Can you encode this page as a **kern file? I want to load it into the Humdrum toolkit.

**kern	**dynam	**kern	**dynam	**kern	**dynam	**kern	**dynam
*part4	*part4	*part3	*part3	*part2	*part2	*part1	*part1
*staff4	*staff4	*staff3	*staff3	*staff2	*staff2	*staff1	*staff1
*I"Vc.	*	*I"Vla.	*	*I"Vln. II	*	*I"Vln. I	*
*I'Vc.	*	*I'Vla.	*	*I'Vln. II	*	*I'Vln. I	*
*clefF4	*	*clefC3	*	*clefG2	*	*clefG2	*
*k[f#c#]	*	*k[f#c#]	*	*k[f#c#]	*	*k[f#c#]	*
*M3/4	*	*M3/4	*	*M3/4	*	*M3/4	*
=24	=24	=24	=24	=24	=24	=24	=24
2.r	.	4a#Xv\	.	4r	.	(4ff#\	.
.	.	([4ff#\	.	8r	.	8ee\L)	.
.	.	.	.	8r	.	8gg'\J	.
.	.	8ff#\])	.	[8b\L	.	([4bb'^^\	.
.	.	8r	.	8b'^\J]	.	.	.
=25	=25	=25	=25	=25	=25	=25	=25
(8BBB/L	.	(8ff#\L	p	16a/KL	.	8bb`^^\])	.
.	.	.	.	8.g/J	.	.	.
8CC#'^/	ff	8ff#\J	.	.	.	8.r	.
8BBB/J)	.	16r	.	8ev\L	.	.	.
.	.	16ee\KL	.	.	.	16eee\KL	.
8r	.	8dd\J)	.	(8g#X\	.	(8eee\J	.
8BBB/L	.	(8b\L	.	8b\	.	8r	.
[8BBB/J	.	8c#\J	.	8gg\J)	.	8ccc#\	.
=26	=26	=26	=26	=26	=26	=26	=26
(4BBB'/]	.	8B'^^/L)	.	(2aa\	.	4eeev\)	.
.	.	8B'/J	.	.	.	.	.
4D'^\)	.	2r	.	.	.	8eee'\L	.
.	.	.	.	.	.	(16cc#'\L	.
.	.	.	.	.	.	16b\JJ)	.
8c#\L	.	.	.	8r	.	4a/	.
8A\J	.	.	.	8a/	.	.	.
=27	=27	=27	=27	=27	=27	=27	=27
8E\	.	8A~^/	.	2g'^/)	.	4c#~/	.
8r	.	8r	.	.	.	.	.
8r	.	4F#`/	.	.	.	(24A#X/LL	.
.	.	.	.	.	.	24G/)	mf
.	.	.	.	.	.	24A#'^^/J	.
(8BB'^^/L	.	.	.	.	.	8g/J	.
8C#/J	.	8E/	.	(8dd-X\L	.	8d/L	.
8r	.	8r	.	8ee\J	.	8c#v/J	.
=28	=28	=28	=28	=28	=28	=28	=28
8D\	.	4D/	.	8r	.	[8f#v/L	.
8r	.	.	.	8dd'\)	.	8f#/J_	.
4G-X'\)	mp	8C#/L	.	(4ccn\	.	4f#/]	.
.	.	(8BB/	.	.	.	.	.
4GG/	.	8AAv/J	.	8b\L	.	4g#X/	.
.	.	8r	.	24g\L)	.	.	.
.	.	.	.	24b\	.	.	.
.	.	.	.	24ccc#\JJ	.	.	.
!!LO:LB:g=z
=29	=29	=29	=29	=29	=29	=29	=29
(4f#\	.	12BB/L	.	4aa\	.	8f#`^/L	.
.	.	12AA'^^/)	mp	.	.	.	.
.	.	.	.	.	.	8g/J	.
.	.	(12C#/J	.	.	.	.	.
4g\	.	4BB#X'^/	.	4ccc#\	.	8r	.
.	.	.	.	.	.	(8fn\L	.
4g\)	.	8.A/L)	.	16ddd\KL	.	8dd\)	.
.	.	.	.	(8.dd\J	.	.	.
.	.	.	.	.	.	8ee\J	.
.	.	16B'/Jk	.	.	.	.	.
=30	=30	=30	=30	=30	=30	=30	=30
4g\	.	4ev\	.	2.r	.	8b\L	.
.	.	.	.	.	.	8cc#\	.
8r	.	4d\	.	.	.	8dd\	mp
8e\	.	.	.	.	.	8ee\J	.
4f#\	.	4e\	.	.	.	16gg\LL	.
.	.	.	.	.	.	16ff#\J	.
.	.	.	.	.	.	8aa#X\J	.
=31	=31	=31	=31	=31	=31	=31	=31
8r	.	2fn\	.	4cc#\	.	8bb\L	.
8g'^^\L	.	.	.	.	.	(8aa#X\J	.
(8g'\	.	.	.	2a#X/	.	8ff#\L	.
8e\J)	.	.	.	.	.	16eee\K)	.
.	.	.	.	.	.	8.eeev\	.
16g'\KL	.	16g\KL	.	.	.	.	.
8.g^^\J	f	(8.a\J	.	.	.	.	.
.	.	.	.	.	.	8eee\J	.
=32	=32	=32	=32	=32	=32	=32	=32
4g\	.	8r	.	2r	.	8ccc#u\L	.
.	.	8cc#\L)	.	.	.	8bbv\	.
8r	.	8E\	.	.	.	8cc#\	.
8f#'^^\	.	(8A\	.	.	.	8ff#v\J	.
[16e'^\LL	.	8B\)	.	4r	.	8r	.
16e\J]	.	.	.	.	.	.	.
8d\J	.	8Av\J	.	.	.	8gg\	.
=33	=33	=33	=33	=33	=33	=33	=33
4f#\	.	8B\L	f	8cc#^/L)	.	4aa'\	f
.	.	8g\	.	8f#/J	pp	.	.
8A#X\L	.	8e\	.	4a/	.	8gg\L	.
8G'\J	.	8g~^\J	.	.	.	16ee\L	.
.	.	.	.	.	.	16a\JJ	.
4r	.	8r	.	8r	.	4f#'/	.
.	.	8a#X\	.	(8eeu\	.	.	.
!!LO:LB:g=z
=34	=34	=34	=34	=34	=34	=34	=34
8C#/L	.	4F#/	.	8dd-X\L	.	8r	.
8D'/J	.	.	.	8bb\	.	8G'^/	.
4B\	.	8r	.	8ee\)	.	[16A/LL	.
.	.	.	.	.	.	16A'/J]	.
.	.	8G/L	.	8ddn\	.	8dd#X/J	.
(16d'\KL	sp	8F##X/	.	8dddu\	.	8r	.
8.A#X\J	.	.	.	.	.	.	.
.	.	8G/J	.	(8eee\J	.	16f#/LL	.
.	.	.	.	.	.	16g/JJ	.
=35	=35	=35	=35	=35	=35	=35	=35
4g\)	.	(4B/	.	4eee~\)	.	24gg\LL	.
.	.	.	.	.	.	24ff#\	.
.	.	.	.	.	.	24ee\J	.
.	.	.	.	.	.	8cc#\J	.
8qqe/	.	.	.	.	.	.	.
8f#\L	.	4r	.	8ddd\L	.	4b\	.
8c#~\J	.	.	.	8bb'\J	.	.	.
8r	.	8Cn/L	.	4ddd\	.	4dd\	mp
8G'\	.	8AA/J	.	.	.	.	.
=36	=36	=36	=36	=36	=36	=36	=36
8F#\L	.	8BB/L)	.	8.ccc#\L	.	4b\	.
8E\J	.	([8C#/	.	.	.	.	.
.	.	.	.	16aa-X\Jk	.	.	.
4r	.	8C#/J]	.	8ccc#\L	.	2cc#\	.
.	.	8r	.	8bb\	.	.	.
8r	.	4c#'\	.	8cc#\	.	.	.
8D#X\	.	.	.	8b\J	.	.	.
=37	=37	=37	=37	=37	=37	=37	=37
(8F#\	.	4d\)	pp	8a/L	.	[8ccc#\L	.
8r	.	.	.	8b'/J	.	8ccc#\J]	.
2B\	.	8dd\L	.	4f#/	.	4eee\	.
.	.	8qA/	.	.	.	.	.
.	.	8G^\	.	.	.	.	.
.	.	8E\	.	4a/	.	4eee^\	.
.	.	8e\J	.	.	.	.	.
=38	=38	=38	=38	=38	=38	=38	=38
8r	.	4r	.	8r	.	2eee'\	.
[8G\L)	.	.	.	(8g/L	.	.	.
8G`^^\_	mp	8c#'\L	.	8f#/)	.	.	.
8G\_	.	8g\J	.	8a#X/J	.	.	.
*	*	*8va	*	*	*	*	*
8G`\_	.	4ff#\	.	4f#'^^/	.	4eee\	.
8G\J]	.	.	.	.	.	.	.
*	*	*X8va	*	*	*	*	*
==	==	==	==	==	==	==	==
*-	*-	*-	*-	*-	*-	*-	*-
-*-
-- GIVEN INSTRUCTION --
Determine how many lines in the records contain the string "kern", with case counting. Reply with the number alone.

-- OUTPUT FOR THIS EXERCISE --
2